_Exercise task_
Quote the material word for word, from its first line through the line with "Title (228, 20)".

**** Rows

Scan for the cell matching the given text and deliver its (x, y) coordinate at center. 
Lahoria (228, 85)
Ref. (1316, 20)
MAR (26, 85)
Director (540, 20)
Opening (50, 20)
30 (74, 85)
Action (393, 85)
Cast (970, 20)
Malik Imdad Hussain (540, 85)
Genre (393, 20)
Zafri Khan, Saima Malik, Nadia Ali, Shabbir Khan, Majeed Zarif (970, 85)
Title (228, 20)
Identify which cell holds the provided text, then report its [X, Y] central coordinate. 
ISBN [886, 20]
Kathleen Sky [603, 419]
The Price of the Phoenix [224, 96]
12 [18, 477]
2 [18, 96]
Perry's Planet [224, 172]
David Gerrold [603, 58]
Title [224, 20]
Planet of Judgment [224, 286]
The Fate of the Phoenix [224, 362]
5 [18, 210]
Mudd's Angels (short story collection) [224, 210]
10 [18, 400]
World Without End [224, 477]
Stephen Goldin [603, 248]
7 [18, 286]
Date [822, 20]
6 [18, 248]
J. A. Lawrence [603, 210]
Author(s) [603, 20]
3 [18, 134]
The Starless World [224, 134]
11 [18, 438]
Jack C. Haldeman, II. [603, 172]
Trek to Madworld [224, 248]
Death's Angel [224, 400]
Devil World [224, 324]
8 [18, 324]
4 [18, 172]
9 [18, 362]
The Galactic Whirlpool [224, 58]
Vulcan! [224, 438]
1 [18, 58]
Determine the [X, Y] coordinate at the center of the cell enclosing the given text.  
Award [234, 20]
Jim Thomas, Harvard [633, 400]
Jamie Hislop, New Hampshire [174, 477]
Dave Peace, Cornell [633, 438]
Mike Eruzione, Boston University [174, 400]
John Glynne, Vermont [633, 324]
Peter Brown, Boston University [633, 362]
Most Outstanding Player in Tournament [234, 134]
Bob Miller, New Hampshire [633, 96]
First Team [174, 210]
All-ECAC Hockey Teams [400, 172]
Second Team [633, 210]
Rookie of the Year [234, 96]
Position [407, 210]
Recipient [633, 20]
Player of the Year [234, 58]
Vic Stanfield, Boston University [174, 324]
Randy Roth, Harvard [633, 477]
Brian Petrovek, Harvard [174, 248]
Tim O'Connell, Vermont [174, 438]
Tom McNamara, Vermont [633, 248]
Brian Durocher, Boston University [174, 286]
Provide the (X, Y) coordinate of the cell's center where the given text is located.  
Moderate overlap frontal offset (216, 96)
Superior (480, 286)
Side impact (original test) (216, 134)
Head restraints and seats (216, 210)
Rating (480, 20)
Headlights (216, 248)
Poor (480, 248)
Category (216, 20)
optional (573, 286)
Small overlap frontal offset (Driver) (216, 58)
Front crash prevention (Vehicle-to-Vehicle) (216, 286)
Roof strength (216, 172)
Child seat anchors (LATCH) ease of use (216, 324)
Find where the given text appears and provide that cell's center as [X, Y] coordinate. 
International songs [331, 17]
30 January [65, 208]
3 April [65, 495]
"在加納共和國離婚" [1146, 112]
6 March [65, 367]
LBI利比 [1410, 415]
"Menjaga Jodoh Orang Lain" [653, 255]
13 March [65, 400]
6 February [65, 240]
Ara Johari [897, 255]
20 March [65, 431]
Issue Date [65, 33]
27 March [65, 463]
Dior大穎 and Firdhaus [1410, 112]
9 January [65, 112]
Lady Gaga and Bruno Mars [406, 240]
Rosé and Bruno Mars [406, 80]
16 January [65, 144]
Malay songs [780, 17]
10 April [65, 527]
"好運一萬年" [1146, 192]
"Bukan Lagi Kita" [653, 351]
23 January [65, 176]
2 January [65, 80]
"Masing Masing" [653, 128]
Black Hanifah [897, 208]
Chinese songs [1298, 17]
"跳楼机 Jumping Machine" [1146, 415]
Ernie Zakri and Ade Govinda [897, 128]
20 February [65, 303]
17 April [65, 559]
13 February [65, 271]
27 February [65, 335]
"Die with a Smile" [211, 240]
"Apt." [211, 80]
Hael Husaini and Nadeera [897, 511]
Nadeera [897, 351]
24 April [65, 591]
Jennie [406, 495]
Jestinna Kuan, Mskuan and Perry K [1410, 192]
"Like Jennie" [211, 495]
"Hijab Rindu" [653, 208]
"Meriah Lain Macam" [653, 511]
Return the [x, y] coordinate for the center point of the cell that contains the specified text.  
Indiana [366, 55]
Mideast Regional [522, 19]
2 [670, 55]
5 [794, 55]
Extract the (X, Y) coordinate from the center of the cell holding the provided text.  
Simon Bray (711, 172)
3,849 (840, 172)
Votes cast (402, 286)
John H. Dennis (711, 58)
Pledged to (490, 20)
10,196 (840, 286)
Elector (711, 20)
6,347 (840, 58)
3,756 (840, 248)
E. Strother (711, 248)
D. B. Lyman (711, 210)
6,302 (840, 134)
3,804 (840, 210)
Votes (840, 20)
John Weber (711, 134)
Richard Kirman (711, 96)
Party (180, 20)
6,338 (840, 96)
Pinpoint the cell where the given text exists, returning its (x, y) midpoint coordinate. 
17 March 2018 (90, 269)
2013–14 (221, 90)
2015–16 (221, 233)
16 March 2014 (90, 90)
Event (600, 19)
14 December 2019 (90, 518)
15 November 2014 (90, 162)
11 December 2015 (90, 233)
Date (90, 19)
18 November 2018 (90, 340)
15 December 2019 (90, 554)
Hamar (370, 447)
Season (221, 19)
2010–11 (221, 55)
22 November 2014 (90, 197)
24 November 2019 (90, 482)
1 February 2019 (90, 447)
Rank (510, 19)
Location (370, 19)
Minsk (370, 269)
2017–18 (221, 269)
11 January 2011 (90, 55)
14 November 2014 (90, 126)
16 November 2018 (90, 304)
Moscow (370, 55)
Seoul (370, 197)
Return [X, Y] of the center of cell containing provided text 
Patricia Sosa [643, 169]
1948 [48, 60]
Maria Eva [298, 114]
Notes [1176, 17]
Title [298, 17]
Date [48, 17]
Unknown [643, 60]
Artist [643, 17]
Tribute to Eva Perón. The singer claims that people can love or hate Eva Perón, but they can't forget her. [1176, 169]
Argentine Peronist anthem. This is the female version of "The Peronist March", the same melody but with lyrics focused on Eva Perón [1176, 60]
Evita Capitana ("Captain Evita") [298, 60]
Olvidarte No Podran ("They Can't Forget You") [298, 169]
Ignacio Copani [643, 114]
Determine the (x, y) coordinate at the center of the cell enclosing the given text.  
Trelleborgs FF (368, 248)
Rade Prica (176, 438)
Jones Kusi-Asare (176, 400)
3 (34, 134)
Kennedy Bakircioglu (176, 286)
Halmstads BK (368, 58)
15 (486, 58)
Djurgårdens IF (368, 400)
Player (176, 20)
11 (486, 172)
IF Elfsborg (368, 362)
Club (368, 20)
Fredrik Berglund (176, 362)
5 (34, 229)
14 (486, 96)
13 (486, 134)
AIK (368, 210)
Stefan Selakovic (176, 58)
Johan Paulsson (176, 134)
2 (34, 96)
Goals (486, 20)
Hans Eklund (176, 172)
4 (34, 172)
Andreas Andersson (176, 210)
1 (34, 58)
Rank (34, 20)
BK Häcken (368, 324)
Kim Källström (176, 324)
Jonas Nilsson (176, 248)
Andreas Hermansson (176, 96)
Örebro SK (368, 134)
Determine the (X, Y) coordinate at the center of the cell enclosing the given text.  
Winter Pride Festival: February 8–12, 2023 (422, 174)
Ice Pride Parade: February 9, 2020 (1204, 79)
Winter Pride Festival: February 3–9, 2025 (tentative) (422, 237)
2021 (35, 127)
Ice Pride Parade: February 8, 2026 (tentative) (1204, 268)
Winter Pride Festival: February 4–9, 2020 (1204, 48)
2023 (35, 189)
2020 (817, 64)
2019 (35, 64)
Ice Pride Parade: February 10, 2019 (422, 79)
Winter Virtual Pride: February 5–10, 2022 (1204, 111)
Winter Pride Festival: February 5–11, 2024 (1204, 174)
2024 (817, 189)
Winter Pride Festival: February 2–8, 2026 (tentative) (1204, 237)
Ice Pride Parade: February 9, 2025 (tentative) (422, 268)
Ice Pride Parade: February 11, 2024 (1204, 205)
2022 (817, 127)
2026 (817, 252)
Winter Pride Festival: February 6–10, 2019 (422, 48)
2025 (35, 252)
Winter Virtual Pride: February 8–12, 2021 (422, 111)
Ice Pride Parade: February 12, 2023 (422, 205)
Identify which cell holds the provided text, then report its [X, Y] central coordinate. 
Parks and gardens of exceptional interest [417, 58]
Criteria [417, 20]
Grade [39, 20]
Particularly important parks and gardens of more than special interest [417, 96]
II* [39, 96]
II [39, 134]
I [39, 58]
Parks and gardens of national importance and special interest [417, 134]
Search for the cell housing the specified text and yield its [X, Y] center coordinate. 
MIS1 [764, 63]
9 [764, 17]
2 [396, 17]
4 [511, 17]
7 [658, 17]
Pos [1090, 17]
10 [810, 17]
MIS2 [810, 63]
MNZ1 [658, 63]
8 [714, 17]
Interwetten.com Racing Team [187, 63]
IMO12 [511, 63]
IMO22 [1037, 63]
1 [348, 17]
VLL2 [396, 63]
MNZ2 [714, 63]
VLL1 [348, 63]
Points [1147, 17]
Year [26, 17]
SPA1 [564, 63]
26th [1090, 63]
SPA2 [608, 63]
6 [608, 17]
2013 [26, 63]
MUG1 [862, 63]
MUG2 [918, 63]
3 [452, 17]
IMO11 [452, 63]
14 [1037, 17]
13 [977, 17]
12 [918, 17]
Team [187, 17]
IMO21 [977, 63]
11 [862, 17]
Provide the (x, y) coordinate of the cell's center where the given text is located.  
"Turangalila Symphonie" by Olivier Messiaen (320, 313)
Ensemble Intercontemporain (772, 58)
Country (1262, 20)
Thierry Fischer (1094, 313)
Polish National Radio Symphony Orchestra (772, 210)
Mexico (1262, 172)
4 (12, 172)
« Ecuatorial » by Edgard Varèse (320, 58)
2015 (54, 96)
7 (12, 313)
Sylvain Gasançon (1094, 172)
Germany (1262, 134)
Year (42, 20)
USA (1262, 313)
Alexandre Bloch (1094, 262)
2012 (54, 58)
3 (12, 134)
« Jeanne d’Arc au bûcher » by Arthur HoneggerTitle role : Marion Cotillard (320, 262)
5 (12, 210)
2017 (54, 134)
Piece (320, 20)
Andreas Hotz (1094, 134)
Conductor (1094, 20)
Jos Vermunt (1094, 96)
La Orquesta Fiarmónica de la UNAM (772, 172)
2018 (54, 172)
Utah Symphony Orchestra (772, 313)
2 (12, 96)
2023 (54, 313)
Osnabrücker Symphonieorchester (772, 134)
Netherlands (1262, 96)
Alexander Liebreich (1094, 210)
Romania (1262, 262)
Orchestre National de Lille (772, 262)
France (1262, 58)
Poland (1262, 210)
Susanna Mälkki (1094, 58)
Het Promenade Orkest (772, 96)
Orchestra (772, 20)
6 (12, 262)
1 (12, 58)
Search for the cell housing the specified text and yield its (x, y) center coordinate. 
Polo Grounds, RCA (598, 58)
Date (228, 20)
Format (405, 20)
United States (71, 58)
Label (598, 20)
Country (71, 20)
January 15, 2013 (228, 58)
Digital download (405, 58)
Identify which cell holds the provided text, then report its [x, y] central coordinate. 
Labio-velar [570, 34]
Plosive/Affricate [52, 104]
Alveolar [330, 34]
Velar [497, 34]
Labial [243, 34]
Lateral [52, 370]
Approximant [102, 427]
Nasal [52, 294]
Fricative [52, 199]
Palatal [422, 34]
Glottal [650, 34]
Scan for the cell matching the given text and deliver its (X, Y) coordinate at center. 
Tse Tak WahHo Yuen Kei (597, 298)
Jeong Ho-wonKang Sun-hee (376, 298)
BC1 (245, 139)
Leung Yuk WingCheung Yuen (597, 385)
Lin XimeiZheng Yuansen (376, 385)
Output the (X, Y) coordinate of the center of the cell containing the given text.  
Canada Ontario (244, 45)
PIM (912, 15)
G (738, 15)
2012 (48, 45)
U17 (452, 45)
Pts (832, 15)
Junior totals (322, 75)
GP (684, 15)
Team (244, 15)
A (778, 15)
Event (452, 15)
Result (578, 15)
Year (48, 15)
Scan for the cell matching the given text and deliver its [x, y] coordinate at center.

********

_The reply_
Scan for the cell matching the given text and deliver its (x, y) coordinate at center. 
Lahoria (228, 85)
Ref. (1316, 20)
MAR (26, 85)
Director (540, 20)
Opening (50, 20)
30 (74, 85)
Action (393, 85)
Cast (970, 20)
Malik Imdad Hussain (540, 85)
Genre (393, 20)
Zafri Khan, Saima Malik, Nadia Ali, Shabbir Khan, Majeed Zarif (970, 85)
Title (228, 20)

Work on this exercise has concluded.